#### SOURCE INFORMATION
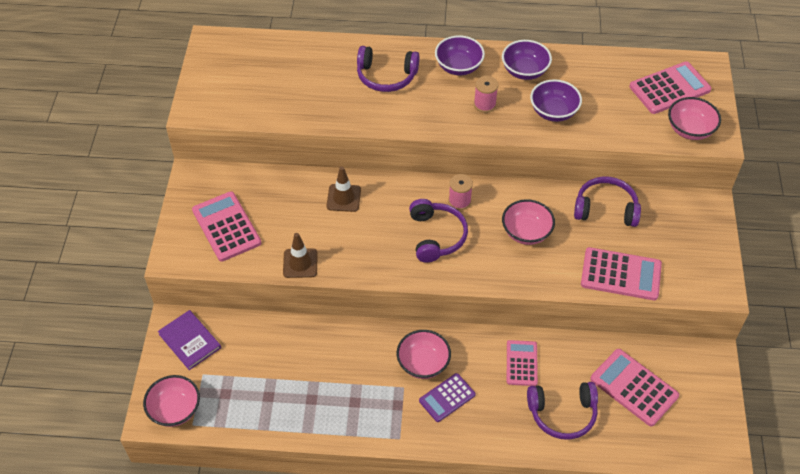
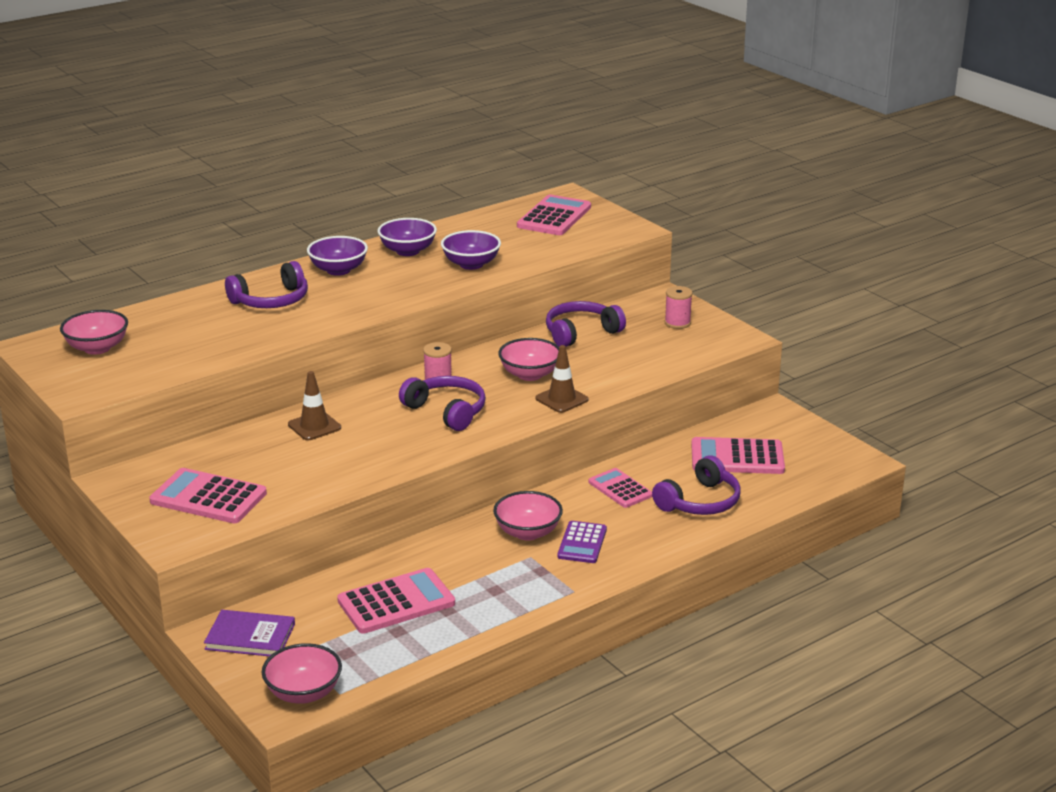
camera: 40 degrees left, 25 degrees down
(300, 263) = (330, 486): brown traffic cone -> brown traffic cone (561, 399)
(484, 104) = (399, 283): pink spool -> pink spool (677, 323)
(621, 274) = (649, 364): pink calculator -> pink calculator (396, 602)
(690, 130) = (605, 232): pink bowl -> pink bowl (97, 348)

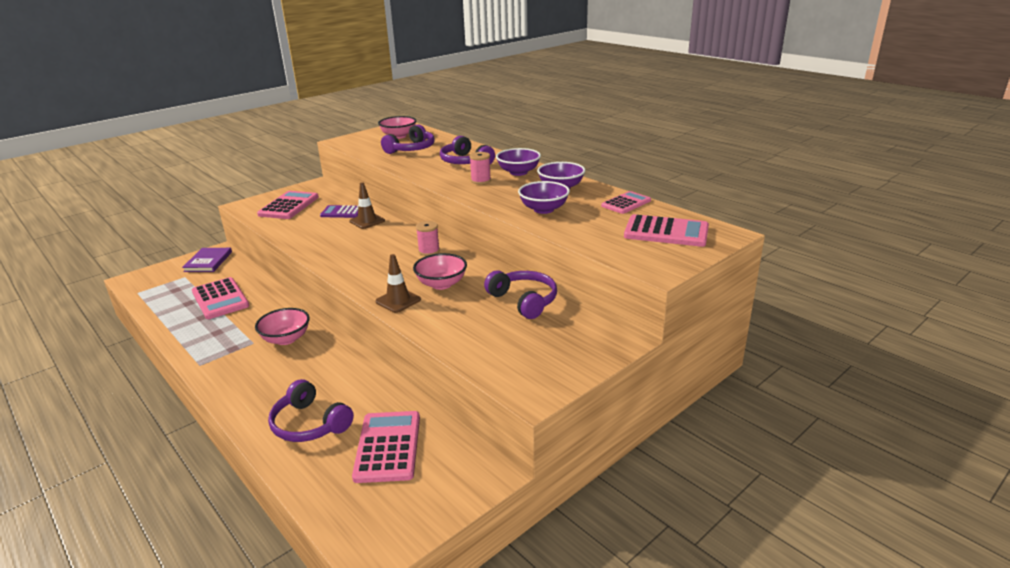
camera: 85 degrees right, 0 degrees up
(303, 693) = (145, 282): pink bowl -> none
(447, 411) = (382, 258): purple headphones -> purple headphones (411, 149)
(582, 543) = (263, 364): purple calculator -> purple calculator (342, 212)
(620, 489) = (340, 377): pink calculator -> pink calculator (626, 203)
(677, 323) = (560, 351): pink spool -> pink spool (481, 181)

#### TRY IT
Every entry belongs in the answer exactly as written, but no picture does.

#### ANSWER BOX
camera: 40 degrees left, 25 degrees down
(300, 263) = (330, 486): brown traffic cone -> brown traffic cone (561, 399)
(484, 104) = (399, 283): pink spool -> pink spool (677, 323)
(621, 274) = (649, 364): pink calculator -> pink calculator (396, 602)
(690, 130) = (605, 232): pink bowl -> pink bowl (97, 348)

camera: 85 degrees right, 0 degrees up
(303, 693) = (145, 282): pink bowl -> none
(447, 411) = (382, 258): purple headphones -> purple headphones (411, 149)
(582, 543) = (263, 364): purple calculator -> purple calculator (342, 212)
(620, 489) = (340, 377): pink calculator -> pink calculator (626, 203)
(677, 323) = (560, 351): pink spool -> pink spool (481, 181)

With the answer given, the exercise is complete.